[Opening MATERIAL FOR THE TASK section]

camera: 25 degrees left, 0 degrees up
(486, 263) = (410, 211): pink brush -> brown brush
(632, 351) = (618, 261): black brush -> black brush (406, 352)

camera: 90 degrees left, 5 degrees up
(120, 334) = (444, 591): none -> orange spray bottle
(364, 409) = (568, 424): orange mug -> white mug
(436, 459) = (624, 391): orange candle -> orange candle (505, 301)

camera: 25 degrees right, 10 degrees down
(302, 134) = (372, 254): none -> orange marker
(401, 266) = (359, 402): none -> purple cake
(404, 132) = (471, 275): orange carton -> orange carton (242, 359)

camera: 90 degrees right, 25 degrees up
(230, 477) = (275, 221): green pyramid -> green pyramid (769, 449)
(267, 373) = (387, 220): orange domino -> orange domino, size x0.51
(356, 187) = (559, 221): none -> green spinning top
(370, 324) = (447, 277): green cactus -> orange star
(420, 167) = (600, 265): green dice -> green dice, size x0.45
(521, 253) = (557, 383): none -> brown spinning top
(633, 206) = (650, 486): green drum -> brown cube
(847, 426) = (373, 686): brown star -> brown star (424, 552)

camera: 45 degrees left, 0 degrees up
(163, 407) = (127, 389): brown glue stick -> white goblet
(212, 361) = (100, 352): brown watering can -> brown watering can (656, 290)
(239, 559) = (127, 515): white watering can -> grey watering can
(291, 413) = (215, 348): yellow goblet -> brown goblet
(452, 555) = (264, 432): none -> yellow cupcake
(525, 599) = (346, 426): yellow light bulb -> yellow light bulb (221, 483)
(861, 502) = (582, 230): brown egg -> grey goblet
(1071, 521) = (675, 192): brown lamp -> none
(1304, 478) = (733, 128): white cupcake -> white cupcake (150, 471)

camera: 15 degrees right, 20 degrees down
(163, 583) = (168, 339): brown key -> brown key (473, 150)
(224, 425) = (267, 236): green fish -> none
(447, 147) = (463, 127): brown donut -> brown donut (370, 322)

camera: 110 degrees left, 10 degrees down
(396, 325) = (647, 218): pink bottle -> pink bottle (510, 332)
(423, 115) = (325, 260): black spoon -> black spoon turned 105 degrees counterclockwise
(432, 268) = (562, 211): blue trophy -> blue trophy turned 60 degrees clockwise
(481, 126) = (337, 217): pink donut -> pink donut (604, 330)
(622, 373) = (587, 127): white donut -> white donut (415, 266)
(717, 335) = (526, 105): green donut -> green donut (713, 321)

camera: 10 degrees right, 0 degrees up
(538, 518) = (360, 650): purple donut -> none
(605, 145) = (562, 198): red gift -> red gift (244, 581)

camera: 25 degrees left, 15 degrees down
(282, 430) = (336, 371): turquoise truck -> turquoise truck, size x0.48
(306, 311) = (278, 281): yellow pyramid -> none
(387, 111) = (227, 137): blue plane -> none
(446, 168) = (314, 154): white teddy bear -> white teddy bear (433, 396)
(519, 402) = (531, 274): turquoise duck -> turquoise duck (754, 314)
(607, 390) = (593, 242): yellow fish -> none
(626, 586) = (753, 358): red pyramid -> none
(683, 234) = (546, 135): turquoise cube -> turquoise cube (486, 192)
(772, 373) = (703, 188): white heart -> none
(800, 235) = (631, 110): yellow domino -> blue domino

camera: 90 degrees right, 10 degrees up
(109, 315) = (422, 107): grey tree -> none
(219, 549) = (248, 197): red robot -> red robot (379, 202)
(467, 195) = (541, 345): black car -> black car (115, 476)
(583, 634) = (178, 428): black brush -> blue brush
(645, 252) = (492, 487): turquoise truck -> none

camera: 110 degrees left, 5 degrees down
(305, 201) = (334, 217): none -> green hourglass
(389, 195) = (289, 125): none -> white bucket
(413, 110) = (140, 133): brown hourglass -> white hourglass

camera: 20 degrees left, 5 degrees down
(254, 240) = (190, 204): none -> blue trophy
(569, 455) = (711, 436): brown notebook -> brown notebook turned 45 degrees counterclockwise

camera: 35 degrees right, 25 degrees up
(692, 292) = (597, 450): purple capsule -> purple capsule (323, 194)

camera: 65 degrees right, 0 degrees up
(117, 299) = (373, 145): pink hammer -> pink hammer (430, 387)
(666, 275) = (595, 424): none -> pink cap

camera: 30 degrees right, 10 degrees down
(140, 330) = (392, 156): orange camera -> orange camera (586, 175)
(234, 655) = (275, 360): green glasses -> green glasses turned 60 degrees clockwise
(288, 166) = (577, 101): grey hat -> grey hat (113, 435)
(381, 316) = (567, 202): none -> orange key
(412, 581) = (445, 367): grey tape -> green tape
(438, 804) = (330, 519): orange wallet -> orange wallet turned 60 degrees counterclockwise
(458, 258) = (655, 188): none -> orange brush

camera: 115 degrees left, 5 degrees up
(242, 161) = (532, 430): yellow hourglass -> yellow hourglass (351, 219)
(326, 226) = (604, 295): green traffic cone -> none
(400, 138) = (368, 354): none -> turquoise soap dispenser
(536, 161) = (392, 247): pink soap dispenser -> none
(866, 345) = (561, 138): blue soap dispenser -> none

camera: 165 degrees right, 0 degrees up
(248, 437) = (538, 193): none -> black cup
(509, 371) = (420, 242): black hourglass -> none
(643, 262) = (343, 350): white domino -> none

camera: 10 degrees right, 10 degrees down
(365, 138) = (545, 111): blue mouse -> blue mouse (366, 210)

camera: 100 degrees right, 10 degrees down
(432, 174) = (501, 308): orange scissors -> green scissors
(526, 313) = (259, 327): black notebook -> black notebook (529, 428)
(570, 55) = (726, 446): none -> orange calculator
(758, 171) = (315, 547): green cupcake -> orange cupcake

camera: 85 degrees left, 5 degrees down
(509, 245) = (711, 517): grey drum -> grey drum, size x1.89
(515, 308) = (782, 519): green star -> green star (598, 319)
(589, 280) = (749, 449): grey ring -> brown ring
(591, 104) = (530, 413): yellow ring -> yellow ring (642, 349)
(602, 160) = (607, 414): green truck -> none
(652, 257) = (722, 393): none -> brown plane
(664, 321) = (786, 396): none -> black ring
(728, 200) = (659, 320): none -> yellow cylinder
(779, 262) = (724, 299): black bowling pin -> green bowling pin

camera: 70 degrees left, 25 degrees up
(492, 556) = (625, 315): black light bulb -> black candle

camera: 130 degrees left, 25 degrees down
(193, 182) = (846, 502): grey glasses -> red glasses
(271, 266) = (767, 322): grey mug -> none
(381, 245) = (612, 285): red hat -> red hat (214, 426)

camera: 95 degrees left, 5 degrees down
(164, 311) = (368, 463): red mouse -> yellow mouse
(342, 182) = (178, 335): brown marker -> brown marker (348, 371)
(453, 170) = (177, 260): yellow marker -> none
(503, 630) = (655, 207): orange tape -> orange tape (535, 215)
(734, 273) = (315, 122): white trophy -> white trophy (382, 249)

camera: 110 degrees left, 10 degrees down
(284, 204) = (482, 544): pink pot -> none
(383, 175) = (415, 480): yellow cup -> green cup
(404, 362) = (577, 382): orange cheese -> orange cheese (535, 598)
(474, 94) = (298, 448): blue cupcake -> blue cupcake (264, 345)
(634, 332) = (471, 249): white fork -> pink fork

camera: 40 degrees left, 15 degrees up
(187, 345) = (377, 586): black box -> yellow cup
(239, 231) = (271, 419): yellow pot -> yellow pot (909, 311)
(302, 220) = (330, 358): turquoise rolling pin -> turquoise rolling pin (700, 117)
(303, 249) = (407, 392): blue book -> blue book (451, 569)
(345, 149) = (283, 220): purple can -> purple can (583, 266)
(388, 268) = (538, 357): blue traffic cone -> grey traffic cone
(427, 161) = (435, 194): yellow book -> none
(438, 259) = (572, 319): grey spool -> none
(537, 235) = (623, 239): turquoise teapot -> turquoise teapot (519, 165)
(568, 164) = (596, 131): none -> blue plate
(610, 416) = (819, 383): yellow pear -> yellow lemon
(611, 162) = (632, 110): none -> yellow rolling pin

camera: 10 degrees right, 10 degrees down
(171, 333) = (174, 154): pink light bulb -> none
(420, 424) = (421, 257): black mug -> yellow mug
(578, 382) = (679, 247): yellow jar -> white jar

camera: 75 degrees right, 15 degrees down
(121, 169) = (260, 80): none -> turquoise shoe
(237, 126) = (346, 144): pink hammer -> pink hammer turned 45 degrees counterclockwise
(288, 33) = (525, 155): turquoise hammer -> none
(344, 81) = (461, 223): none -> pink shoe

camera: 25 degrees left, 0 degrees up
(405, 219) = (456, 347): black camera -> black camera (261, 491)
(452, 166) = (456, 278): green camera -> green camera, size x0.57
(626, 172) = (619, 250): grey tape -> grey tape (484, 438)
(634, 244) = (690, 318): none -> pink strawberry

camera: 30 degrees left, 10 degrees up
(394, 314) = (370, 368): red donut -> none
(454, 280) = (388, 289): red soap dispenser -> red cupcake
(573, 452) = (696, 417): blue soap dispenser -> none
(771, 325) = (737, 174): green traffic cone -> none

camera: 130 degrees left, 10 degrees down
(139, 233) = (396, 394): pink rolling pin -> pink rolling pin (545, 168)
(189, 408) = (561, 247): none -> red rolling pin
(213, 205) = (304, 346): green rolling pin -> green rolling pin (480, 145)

[Closing MATERIAL FOR THE TASK section]

PROBLEM TO WORK ON ->
Look above for the line holding "(342, 182) = (178, 335): brown". Print it and every line after it, exactly, through the line holding "(121, 169) = (260, 80): none".

SOLUTION TO THIS PROBLEM ->
(342, 182) = (178, 335): brown marker -> brown marker (348, 371)
(453, 170) = (177, 260): yellow marker -> none
(503, 630) = (655, 207): orange tape -> orange tape (535, 215)
(734, 273) = (315, 122): white trophy -> white trophy (382, 249)

camera: 110 degrees left, 10 degrees down
(284, 204) = (482, 544): pink pot -> none
(383, 175) = (415, 480): yellow cup -> green cup
(404, 362) = (577, 382): orange cheese -> orange cheese (535, 598)
(474, 94) = (298, 448): blue cupcake -> blue cupcake (264, 345)
(634, 332) = (471, 249): white fork -> pink fork

camera: 40 degrees left, 15 degrees up
(187, 345) = (377, 586): black box -> yellow cup
(239, 231) = (271, 419): yellow pot -> yellow pot (909, 311)
(302, 220) = (330, 358): turquoise rolling pin -> turquoise rolling pin (700, 117)
(303, 249) = (407, 392): blue book -> blue book (451, 569)
(345, 149) = (283, 220): purple can -> purple can (583, 266)
(388, 268) = (538, 357): blue traffic cone -> grey traffic cone
(427, 161) = (435, 194): yellow book -> none
(438, 259) = (572, 319): grey spool -> none
(537, 235) = (623, 239): turquoise teapot -> turquoise teapot (519, 165)
(568, 164) = (596, 131): none -> blue plate
(610, 416) = (819, 383): yellow pear -> yellow lemon
(611, 162) = (632, 110): none -> yellow rolling pin

camera: 10 degrees right, 10 degrees down
(171, 333) = (174, 154): pink light bulb -> none
(420, 424) = (421, 257): black mug -> yellow mug
(578, 382) = (679, 247): yellow jar -> white jar

camera: 75 degrees right, 15 degrees down
(121, 169) = (260, 80): none -> turquoise shoe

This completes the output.